Aim
Copy every line of the records below word for word, omitting the pictures.

─── Records provided

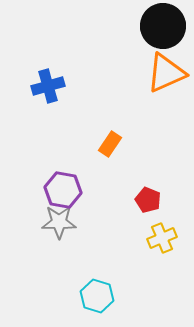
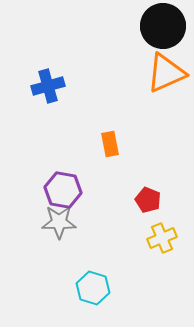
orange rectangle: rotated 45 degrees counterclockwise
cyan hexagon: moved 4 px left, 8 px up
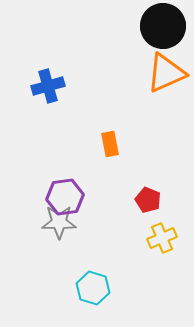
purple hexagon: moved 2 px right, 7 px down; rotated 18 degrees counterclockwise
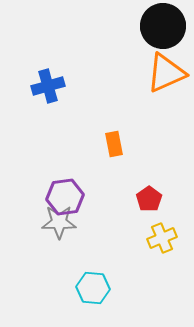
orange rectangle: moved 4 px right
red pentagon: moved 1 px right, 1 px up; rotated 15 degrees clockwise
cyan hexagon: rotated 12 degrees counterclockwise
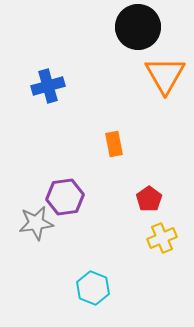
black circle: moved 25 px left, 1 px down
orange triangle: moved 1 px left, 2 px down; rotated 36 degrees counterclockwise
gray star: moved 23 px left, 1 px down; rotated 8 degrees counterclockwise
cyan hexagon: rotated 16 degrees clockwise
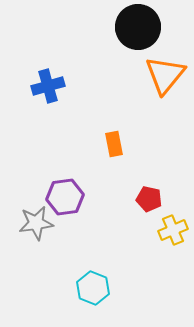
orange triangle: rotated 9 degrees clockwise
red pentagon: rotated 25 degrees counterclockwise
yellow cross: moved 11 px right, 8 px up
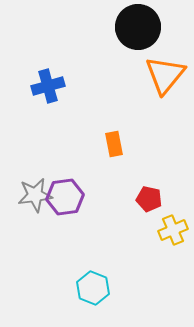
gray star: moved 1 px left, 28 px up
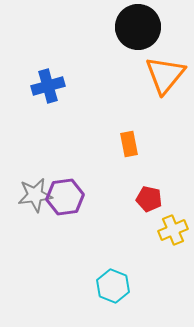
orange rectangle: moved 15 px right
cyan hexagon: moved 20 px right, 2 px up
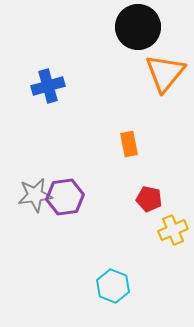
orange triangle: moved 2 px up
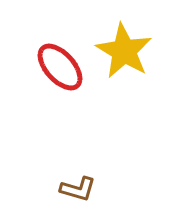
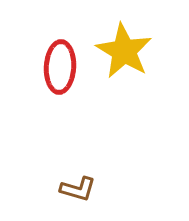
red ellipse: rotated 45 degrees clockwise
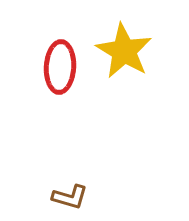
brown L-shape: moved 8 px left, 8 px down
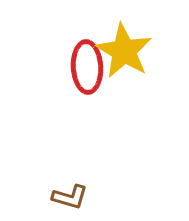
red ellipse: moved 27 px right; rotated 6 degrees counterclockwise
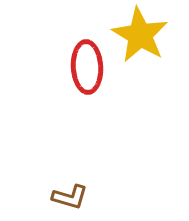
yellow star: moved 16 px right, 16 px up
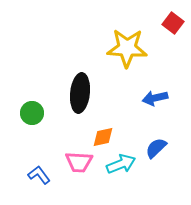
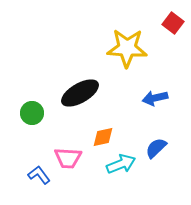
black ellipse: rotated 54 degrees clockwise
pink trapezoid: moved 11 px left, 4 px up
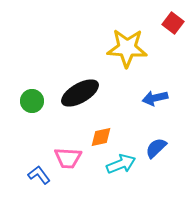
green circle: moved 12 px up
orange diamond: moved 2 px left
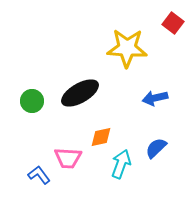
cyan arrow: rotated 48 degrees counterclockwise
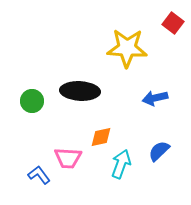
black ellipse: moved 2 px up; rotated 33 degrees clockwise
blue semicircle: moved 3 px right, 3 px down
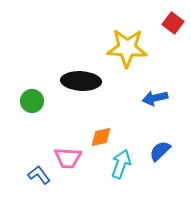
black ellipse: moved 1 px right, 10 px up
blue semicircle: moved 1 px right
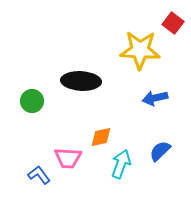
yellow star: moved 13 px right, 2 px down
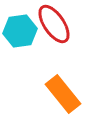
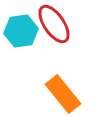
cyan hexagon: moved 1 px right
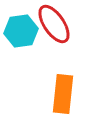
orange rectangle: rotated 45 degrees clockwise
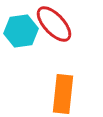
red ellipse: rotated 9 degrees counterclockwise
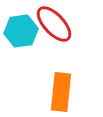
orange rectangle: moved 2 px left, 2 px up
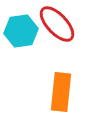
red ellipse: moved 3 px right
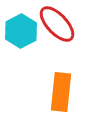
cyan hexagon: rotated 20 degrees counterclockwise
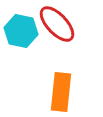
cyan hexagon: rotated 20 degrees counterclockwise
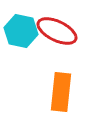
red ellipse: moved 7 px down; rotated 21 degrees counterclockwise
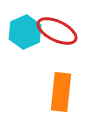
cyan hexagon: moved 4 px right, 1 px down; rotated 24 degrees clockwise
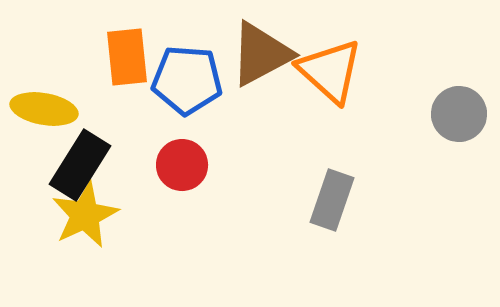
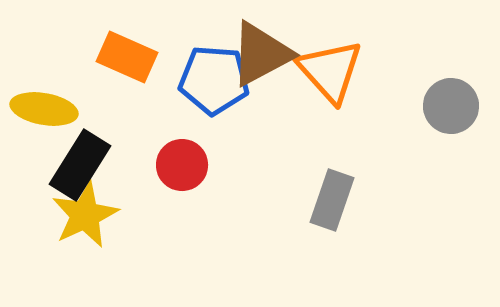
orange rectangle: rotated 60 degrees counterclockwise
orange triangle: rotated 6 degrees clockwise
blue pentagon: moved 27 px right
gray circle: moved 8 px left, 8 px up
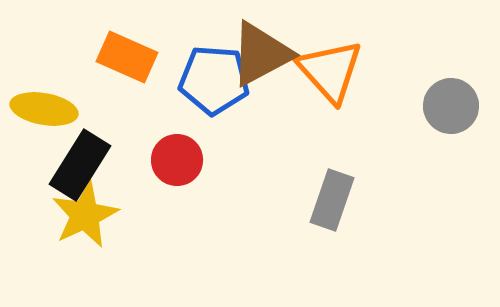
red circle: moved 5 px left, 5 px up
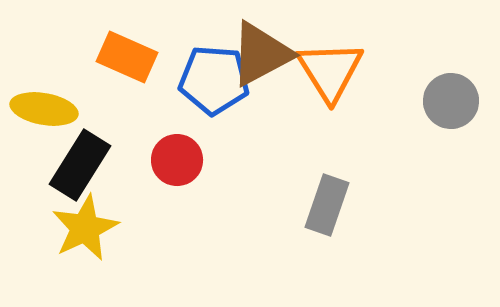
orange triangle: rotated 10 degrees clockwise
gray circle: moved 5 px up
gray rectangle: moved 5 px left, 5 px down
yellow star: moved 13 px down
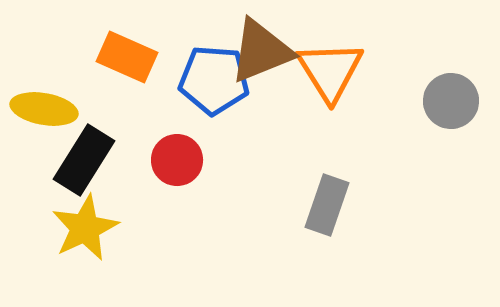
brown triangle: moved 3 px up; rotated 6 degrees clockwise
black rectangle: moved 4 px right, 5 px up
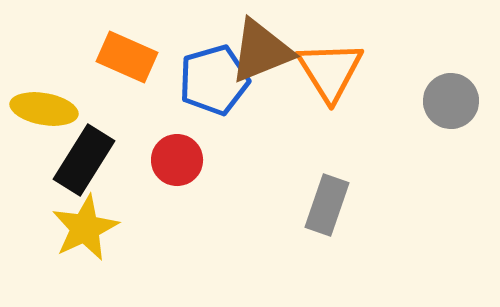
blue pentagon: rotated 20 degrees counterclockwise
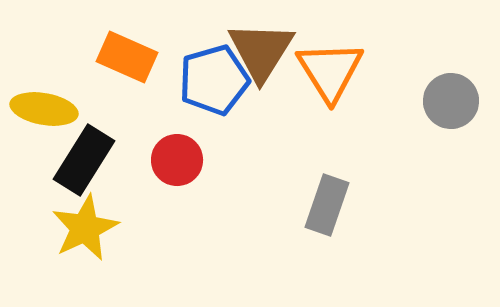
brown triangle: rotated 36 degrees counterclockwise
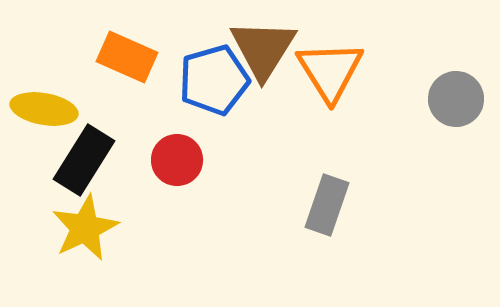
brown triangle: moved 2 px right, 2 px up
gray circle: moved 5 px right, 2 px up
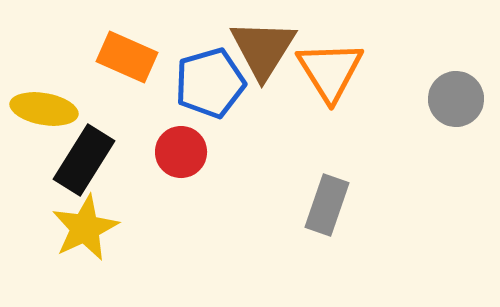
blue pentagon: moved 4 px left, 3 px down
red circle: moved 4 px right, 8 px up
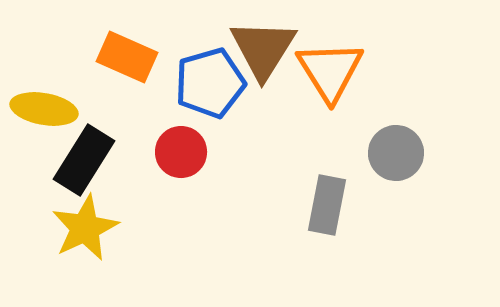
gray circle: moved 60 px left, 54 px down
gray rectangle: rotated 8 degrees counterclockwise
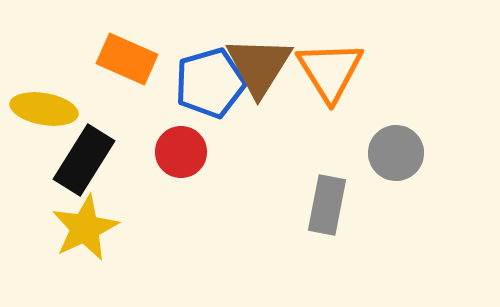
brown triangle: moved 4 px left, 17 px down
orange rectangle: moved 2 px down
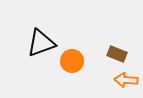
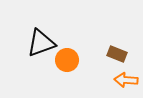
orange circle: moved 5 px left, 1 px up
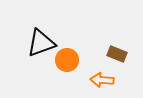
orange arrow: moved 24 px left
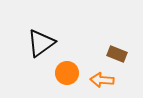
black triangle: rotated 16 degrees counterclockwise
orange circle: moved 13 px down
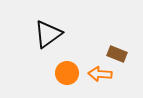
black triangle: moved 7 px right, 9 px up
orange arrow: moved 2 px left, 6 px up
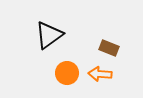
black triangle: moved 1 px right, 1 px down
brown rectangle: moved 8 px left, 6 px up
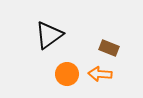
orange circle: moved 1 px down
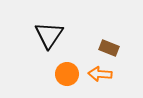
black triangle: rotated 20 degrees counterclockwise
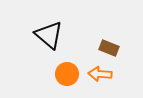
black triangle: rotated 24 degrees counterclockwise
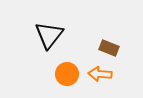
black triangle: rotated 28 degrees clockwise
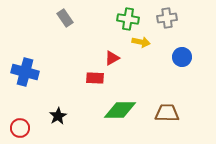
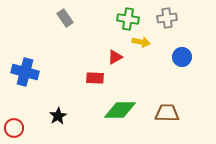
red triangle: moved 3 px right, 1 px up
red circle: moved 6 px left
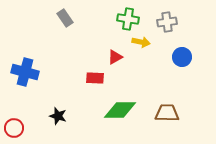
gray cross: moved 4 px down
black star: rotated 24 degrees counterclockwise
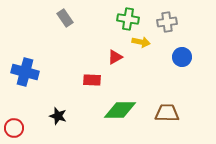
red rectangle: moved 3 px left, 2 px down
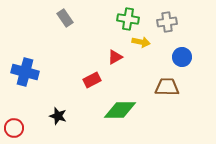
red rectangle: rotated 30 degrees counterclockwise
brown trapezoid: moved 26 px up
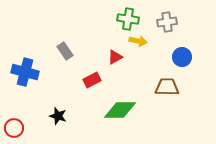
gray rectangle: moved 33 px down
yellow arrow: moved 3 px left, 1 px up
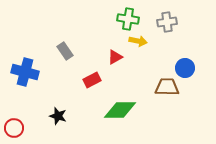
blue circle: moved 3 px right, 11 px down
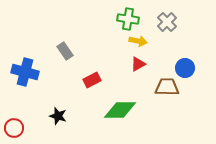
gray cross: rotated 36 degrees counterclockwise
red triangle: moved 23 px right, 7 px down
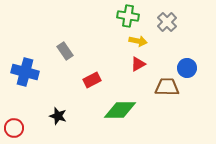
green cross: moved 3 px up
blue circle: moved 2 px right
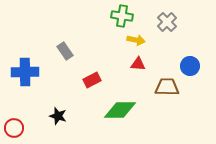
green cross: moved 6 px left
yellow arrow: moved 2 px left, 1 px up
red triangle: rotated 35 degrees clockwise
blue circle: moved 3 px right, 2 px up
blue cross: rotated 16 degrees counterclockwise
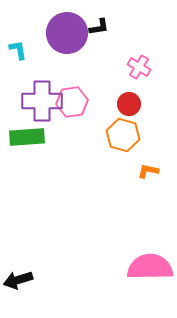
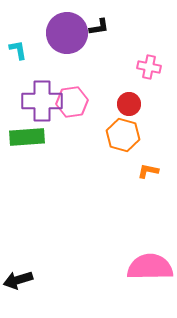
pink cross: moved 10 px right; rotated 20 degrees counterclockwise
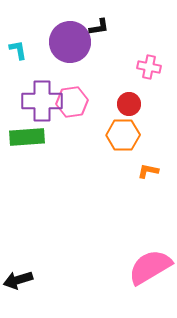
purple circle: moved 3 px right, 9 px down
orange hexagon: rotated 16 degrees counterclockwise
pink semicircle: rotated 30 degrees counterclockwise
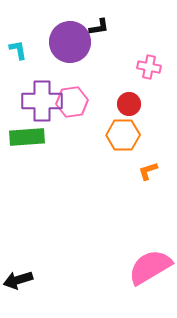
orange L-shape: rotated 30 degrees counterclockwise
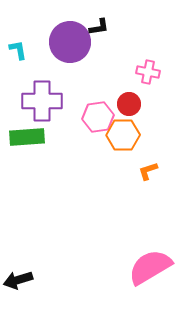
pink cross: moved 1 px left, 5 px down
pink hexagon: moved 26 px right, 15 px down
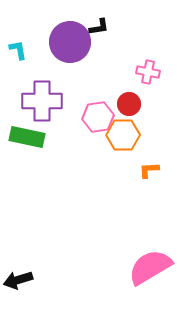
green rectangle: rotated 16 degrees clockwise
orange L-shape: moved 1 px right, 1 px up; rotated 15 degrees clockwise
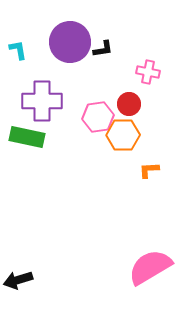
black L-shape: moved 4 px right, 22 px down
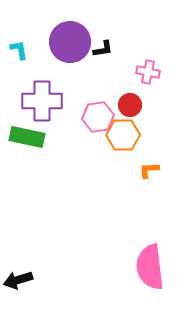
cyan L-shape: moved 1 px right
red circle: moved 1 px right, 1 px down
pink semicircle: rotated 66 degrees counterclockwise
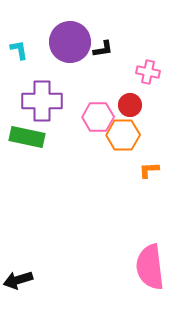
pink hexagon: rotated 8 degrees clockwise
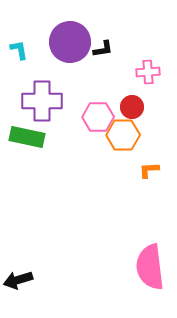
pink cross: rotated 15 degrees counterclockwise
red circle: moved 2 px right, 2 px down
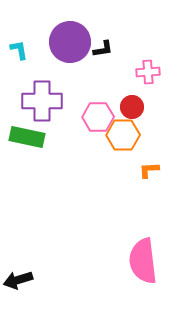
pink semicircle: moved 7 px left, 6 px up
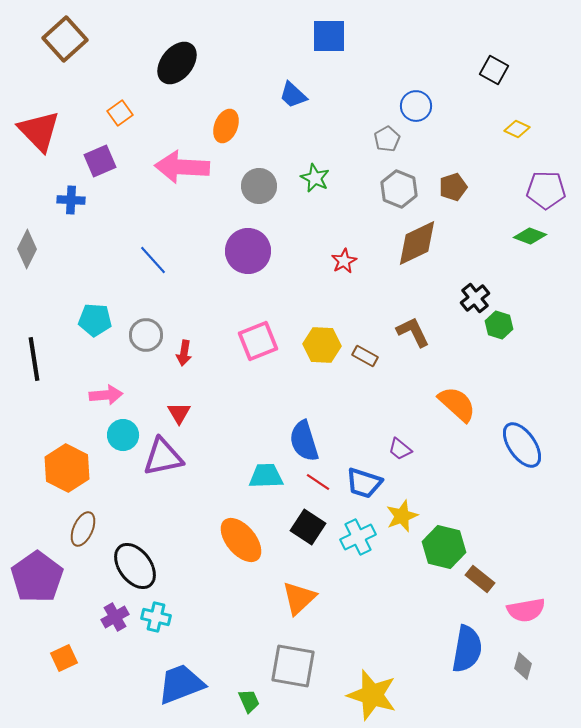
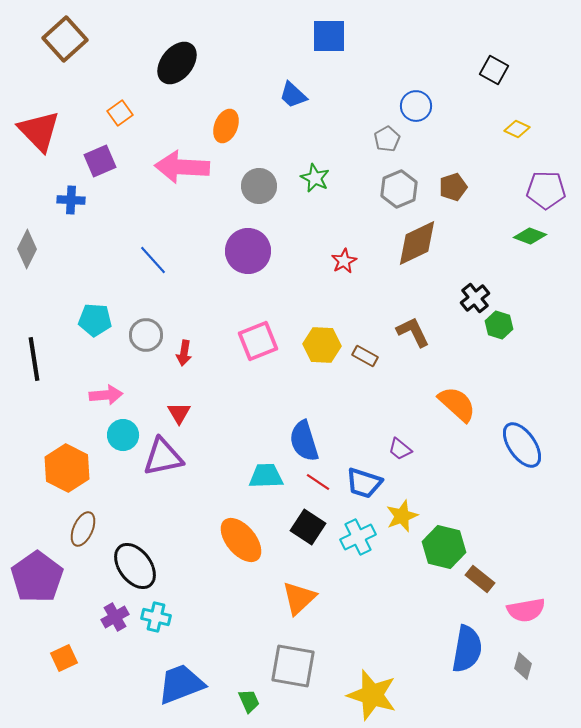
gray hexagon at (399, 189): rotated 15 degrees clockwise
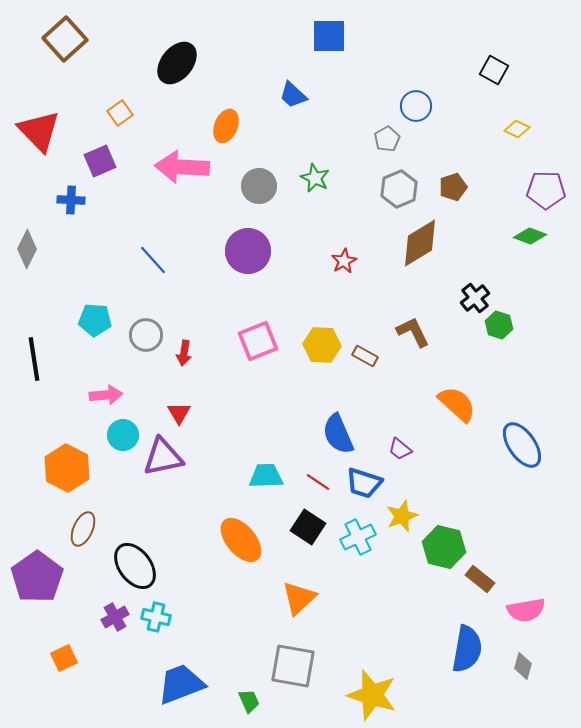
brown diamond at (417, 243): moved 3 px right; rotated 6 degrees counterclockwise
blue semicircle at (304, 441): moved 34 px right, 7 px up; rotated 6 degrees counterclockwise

──────

Right answer
orange rectangle: rotated 45 degrees counterclockwise
cyan hexagon: moved 4 px left, 8 px up
purple hexagon: moved 2 px right, 7 px down; rotated 18 degrees counterclockwise
orange rectangle: moved 4 px right
red pentagon: moved 1 px right, 1 px up; rotated 15 degrees clockwise
cyan hexagon: rotated 12 degrees counterclockwise
black circle: moved 25 px left, 1 px down
orange triangle: moved 1 px left, 2 px down; rotated 36 degrees counterclockwise
gray star: moved 23 px left, 1 px down; rotated 8 degrees counterclockwise
cyan hexagon: rotated 16 degrees clockwise
orange triangle: rotated 9 degrees clockwise
red pentagon: rotated 25 degrees counterclockwise
yellow cross: moved 11 px right, 8 px up
gray star: moved 1 px left, 28 px up
orange rectangle: moved 15 px right
cyan hexagon: moved 20 px right, 2 px up
orange triangle: moved 2 px up
red ellipse: rotated 45 degrees clockwise
brown L-shape: moved 8 px left, 8 px down
red ellipse: moved 27 px right; rotated 6 degrees counterclockwise
yellow star: moved 16 px right, 16 px up
black ellipse: rotated 54 degrees clockwise
pink trapezoid: moved 11 px left, 4 px up
green circle: moved 12 px up
orange diamond: moved 2 px left
cyan arrow: rotated 48 degrees counterclockwise
black ellipse: moved 2 px up; rotated 33 degrees clockwise
blue semicircle: moved 3 px right, 3 px down
black ellipse: moved 1 px right, 10 px up
blue semicircle: moved 1 px right
yellow star: moved 13 px right, 2 px down
cyan hexagon: moved 1 px right
orange rectangle: rotated 45 degrees clockwise
red ellipse: rotated 9 degrees counterclockwise
orange rectangle: moved 2 px left, 2 px up
red ellipse: moved 3 px right
cyan hexagon: rotated 20 degrees counterclockwise
cyan hexagon: rotated 20 degrees counterclockwise
red ellipse: moved 7 px down; rotated 21 degrees counterclockwise
cyan hexagon: moved 4 px right, 1 px down; rotated 24 degrees clockwise
orange rectangle: rotated 60 degrees counterclockwise
orange triangle: rotated 6 degrees clockwise
blue pentagon: moved 27 px right
gray circle: moved 8 px left, 8 px up
red circle: moved 5 px left, 5 px up
orange triangle: rotated 10 degrees clockwise
gray circle: moved 5 px up
gray rectangle: moved 5 px left, 5 px down
yellow star: moved 13 px down
brown triangle: moved 3 px up; rotated 6 degrees clockwise
black rectangle: moved 4 px right, 5 px up
blue pentagon: rotated 20 degrees counterclockwise
brown triangle: rotated 36 degrees counterclockwise
brown triangle: moved 2 px right, 2 px up
gray circle: moved 5 px right, 2 px up
blue pentagon: moved 4 px left, 3 px down
red circle: moved 4 px right, 8 px up
gray circle: moved 60 px left, 54 px down
gray rectangle: rotated 8 degrees counterclockwise
brown triangle: moved 4 px left, 17 px down
orange rectangle: moved 2 px down
orange circle: moved 5 px left, 1 px up
orange arrow: moved 24 px left
black triangle: rotated 16 degrees counterclockwise
orange circle: moved 13 px down
black triangle: moved 7 px right, 9 px up
orange arrow: moved 2 px left, 6 px up
black triangle: moved 1 px right, 1 px down
brown rectangle: moved 8 px left, 6 px up
orange circle: moved 1 px down
black triangle: rotated 20 degrees counterclockwise
black triangle: rotated 24 degrees counterclockwise
black triangle: rotated 28 degrees clockwise
red triangle: moved 3 px right, 1 px up
red circle: moved 6 px left
gray cross: moved 4 px down
black star: rotated 24 degrees counterclockwise
red rectangle: moved 3 px left, 2 px down
red rectangle: rotated 30 degrees counterclockwise
brown trapezoid: moved 26 px up
gray rectangle: moved 33 px down
yellow arrow: moved 3 px left, 1 px up
blue circle: moved 3 px right, 11 px down
gray cross: rotated 36 degrees counterclockwise
red triangle: moved 23 px right, 7 px down
green cross: moved 3 px up
blue circle: moved 2 px right
green cross: moved 6 px left
yellow arrow: moved 2 px left, 1 px up
red triangle: rotated 35 degrees clockwise
blue circle: moved 3 px right, 2 px up
blue cross: rotated 16 degrees counterclockwise
pink cross: moved 10 px right; rotated 20 degrees counterclockwise
purple circle: moved 3 px right, 9 px down
orange hexagon: rotated 16 degrees counterclockwise
pink semicircle: rotated 30 degrees counterclockwise
orange L-shape: rotated 30 degrees counterclockwise
pink cross: moved 1 px left, 5 px down
pink hexagon: moved 26 px right, 15 px down
green rectangle: rotated 16 degrees clockwise
orange L-shape: moved 1 px right, 1 px up; rotated 15 degrees clockwise
black L-shape: moved 4 px right, 22 px down
cyan L-shape: moved 1 px right
red circle: moved 1 px right, 1 px down
pink semicircle: rotated 66 degrees counterclockwise
pink hexagon: rotated 8 degrees clockwise
pink cross: rotated 15 degrees counterclockwise
red circle: moved 2 px right, 2 px down
pink semicircle: moved 7 px left, 6 px up
gray hexagon at (399, 189): rotated 15 degrees clockwise
brown diamond at (417, 243): moved 3 px right; rotated 6 degrees counterclockwise
blue semicircle at (304, 441): moved 34 px right, 7 px up; rotated 6 degrees counterclockwise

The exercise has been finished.